Start of Records supplied
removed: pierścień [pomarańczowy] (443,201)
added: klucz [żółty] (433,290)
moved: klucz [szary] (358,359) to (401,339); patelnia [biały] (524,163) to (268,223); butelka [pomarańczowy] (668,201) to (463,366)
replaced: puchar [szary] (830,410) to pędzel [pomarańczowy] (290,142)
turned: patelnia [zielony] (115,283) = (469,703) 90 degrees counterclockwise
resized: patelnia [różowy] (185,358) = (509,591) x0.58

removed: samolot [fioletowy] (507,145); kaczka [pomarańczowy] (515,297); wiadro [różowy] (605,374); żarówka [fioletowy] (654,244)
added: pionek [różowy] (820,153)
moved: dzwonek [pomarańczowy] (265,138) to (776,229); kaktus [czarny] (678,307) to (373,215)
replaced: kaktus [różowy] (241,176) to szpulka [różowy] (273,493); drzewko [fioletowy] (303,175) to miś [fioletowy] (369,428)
End of Records supplied
Start of Records supplied
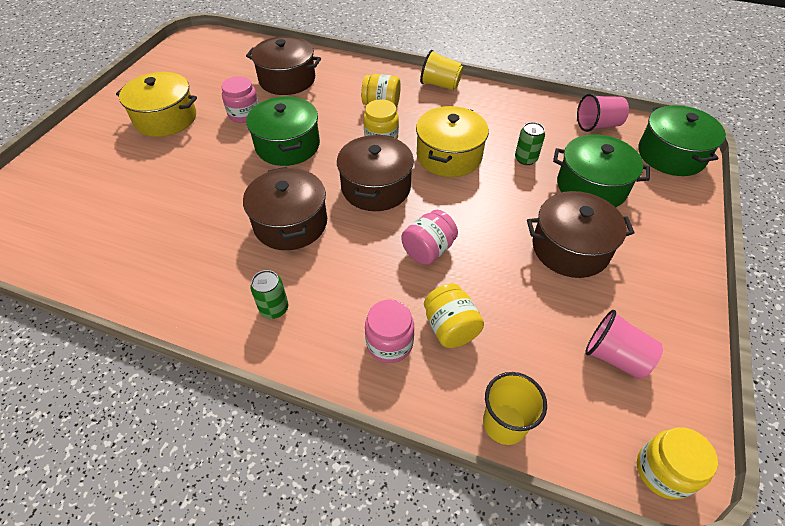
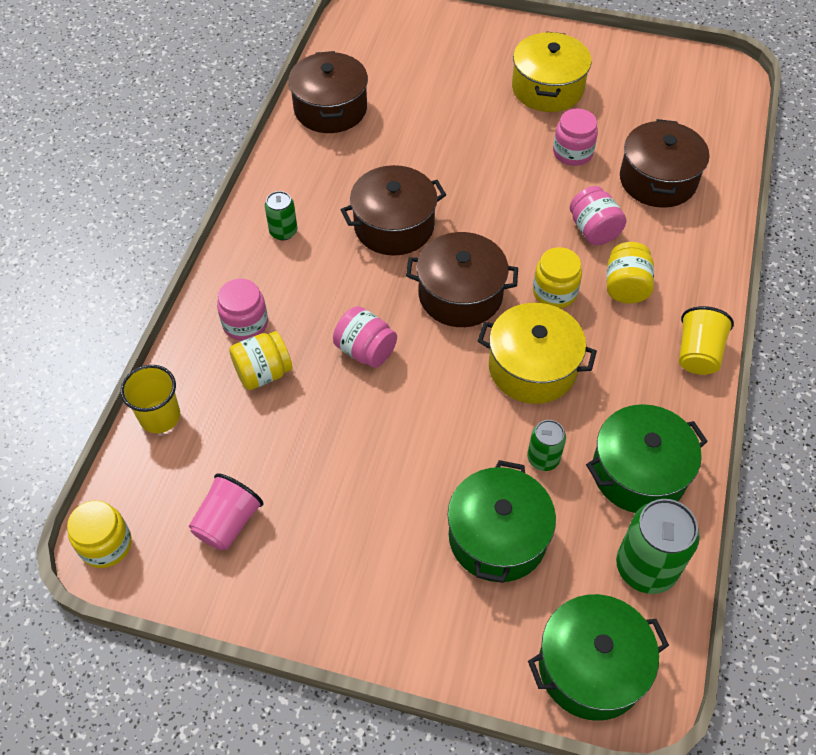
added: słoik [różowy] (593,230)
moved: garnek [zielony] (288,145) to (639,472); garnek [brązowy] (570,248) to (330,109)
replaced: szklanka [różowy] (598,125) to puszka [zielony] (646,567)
End of Records supplied
--- Required work ---
The answer must be every line of the records above that holds the word "klucz".

--- Task answer ---
added: klucz [żółty] (433,290)
moved: klucz [szary] (358,359) to (401,339); patelnia [biały] (524,163) to (268,223); butelka [pomarańczowy] (668,201) to (463,366)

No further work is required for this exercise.